■ **SOURCE DATA**:
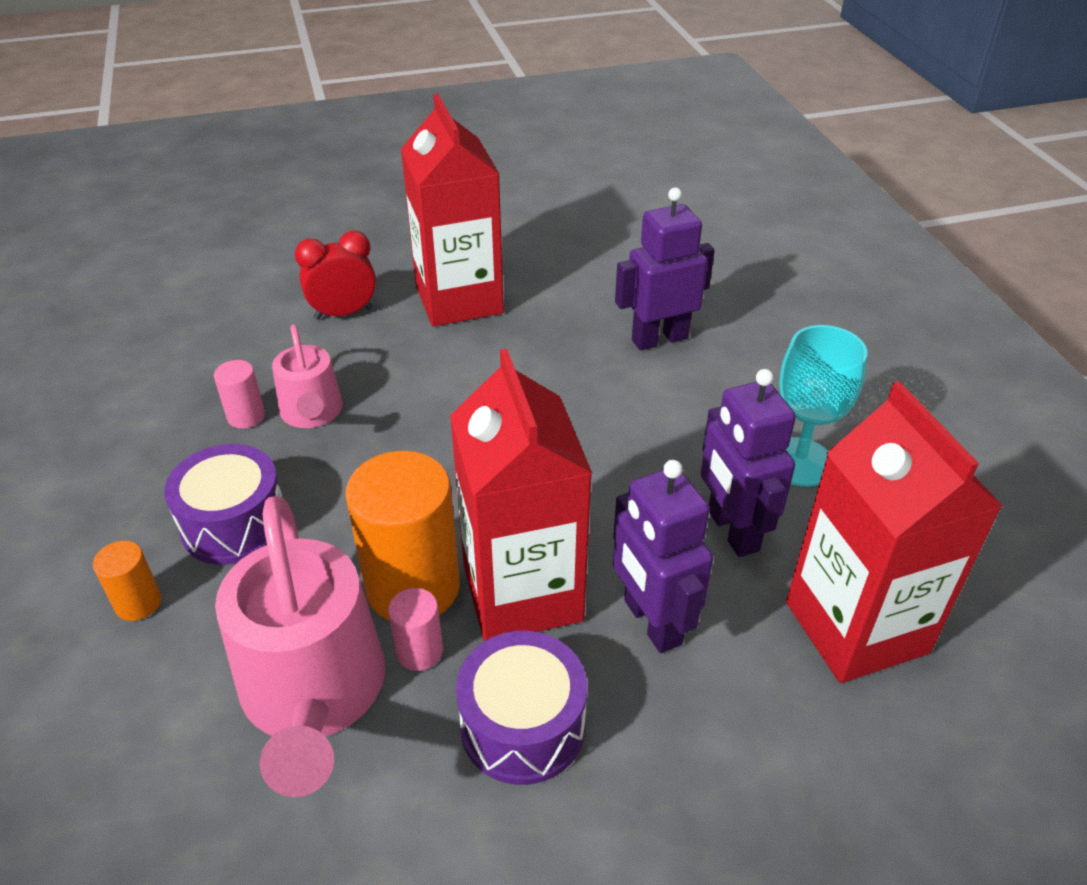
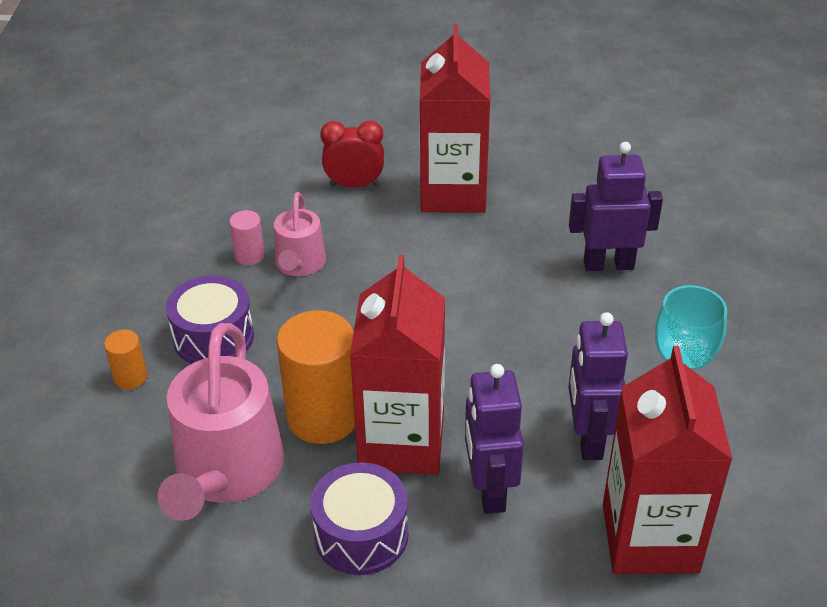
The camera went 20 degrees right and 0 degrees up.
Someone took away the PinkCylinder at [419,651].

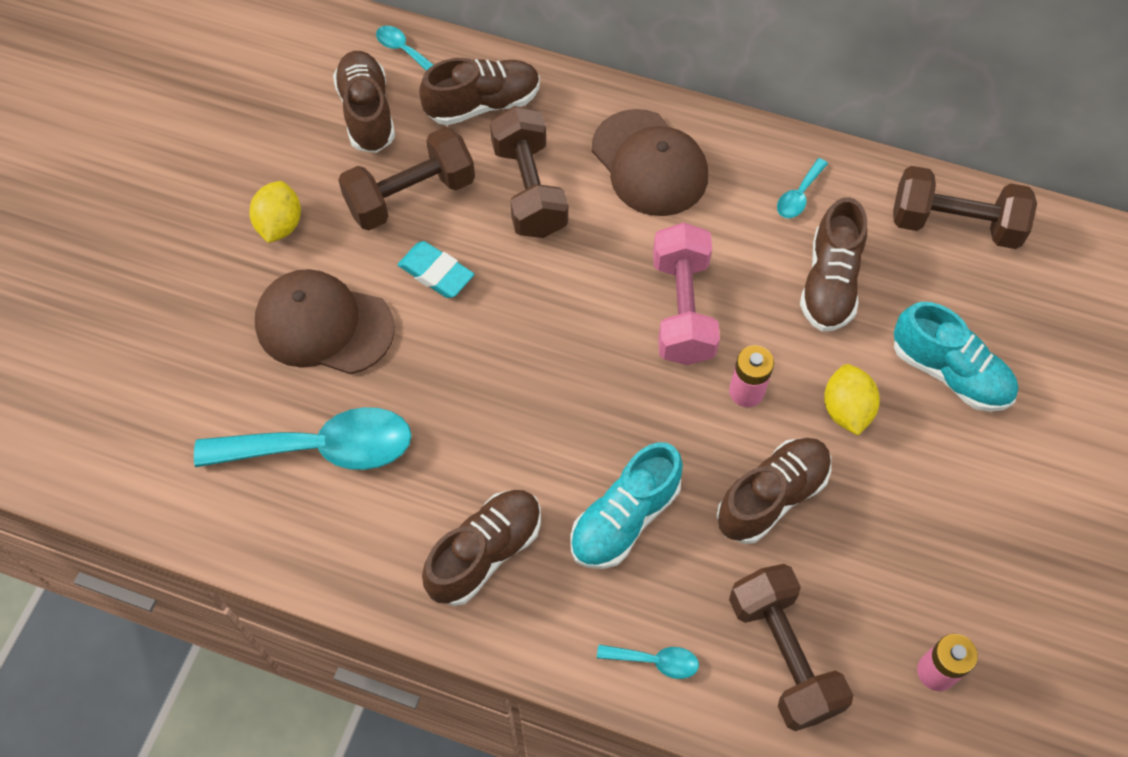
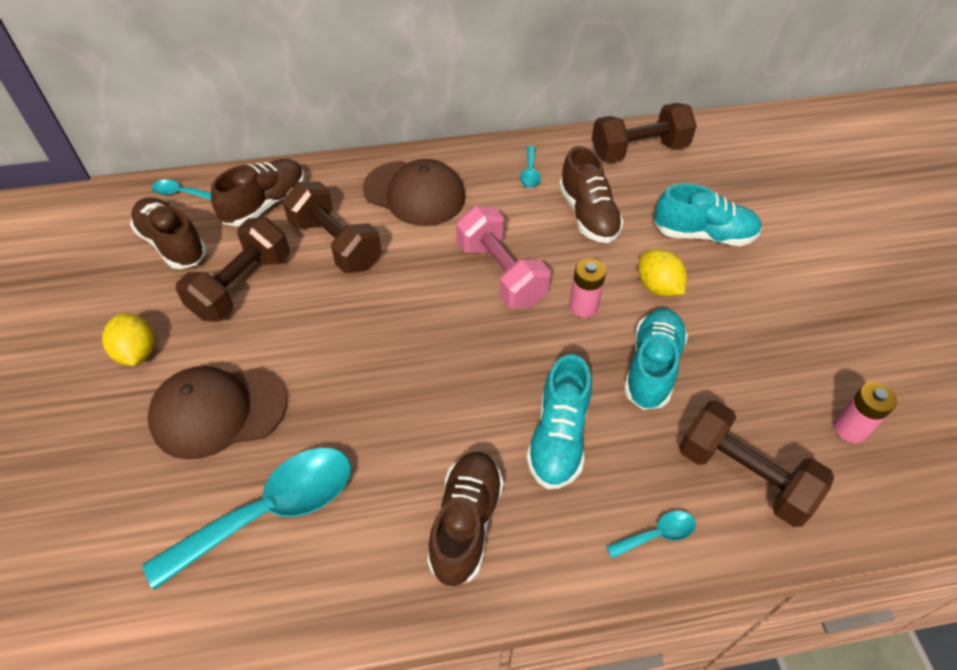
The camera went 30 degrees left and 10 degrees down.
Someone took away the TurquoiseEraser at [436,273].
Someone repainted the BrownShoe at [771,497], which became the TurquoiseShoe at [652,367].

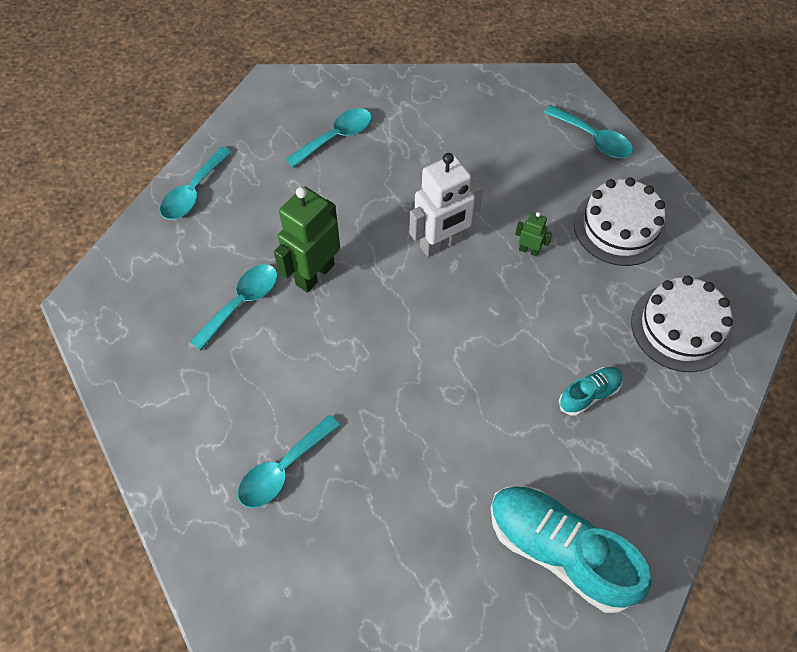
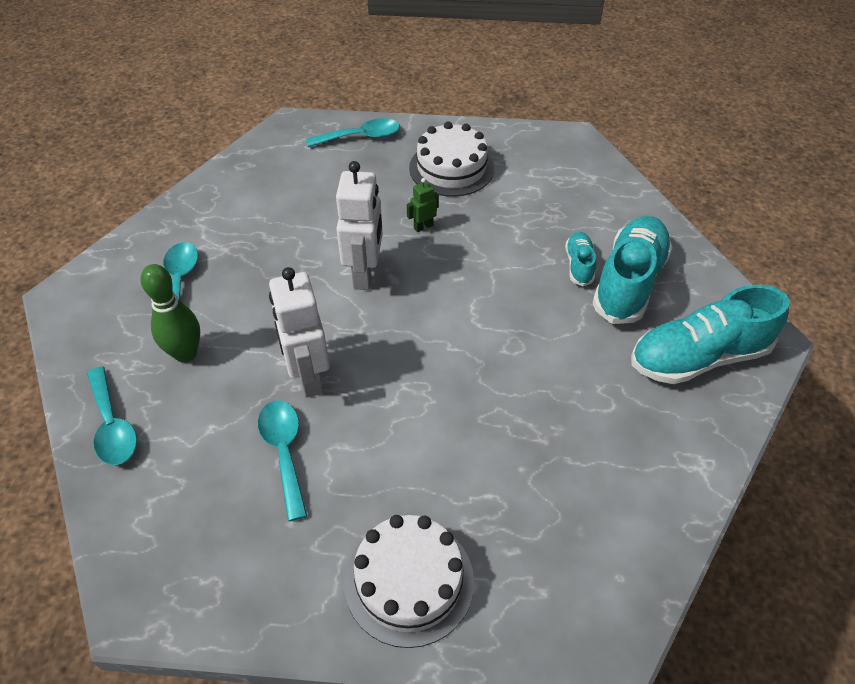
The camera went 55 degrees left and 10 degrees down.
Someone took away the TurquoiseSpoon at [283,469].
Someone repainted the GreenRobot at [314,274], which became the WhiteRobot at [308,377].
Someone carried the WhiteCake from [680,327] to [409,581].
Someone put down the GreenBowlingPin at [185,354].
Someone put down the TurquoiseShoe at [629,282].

■ **EXERCISE INSTRUCTIONS**: Print the material in full and exactly, minus the pictures.

■ **REPLY**:
The camera went 20 degrees right and 0 degrees up.
Someone took away the PinkCylinder at [419,651].

The camera went 30 degrees left and 10 degrees down.
Someone took away the TurquoiseEraser at [436,273].
Someone repainted the BrownShoe at [771,497], which became the TurquoiseShoe at [652,367].

The camera went 55 degrees left and 10 degrees down.
Someone took away the TurquoiseSpoon at [283,469].
Someone repainted the GreenRobot at [314,274], which became the WhiteRobot at [308,377].
Someone carried the WhiteCake from [680,327] to [409,581].
Someone put down the GreenBowlingPin at [185,354].
Someone put down the TurquoiseShoe at [629,282].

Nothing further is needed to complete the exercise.